§ **EXERCISE**: Would you please return the lines of the material that contain the word "square"?

§ **DATA UNDER STUDY**:
■ ■ ■ ■ ■ ■ ■

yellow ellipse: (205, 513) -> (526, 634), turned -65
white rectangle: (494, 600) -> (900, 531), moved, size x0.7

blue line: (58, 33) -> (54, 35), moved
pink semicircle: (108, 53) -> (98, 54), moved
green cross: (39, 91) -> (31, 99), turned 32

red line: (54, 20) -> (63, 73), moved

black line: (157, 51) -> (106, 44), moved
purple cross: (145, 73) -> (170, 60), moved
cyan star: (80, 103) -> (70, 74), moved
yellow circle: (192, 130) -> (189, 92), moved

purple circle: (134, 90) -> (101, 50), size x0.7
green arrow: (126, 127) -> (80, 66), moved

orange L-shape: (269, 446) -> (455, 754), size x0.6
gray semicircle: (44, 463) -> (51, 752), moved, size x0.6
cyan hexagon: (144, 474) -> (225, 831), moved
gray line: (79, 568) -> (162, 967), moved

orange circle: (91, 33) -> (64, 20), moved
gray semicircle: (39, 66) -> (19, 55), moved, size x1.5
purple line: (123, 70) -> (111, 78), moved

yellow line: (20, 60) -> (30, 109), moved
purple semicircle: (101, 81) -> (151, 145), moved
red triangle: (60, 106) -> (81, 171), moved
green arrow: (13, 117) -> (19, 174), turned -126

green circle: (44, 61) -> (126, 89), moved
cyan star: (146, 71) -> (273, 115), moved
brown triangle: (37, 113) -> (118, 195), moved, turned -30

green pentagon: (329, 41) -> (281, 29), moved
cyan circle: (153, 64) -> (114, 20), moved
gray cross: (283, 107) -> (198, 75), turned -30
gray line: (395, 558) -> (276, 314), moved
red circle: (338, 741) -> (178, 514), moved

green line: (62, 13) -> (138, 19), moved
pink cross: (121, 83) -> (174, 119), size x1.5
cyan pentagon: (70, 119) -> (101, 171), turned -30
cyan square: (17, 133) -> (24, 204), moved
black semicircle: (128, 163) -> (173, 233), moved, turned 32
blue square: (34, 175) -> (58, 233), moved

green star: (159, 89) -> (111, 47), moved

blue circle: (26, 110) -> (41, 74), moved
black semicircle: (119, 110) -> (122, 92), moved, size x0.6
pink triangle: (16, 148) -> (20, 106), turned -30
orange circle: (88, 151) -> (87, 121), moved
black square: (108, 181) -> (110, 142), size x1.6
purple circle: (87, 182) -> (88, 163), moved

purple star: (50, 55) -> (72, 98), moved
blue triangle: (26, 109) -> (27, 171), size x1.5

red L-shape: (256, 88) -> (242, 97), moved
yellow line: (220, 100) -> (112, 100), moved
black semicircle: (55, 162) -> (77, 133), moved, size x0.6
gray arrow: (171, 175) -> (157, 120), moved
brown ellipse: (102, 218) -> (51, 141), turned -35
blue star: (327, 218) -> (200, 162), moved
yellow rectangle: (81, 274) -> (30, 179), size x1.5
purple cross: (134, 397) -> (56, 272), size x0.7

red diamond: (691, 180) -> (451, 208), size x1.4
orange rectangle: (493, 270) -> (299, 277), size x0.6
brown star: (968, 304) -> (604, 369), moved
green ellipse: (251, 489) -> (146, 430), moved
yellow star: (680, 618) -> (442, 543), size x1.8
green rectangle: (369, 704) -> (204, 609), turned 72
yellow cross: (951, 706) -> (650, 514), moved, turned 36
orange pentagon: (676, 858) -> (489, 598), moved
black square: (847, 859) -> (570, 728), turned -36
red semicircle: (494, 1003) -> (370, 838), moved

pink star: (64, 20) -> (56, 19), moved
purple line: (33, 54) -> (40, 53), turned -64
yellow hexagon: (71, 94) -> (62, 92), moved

■ ■ ■ ■ ■ ■ ■

§ **ANSWER SECTION**:
cyan square: (17, 133) -> (24, 204), moved
blue square: (34, 175) -> (58, 233), moved
black square: (108, 181) -> (110, 142), size x1.6
black square: (847, 859) -> (570, 728), turned -36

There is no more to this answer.